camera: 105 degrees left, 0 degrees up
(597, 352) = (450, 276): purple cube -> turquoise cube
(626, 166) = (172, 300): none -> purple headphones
---
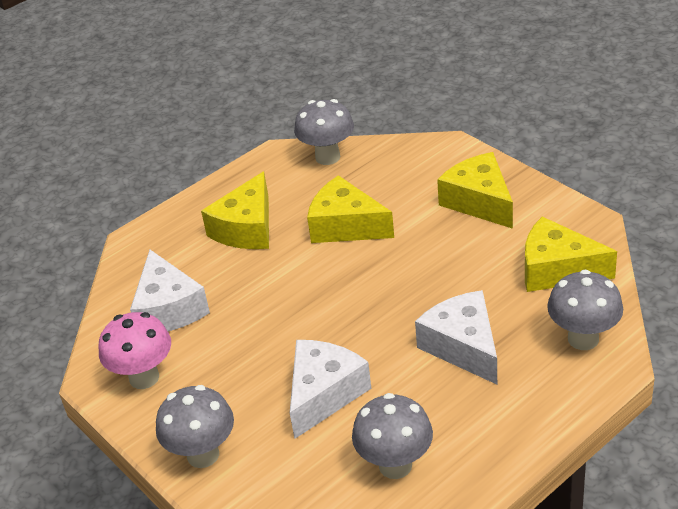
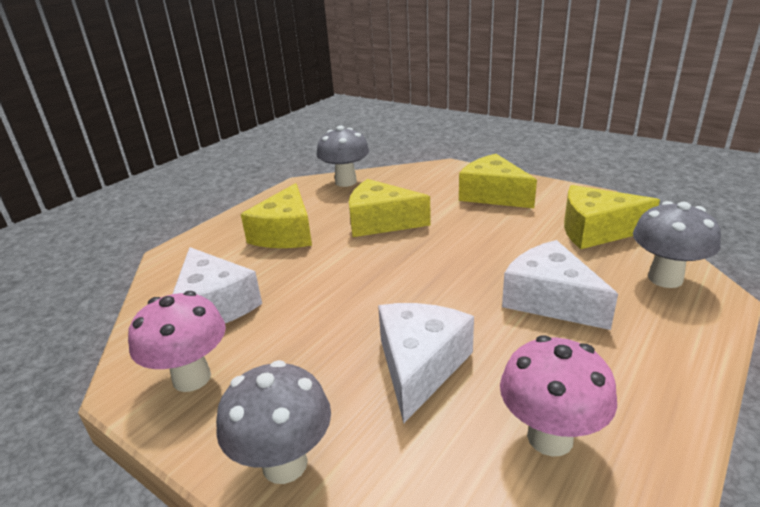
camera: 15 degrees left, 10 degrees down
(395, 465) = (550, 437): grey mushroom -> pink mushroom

[WORK TO COMPLETE]
Could you restate word for word the lines above, from the one that contains "(597, 352) = (450, 276): purple" through the one that contains "(626, 166) = (172, 300): none", and no others?

[ANSWER TO THE PROBLEM]
(597, 352) = (450, 276): purple cube -> turquoise cube
(626, 166) = (172, 300): none -> purple headphones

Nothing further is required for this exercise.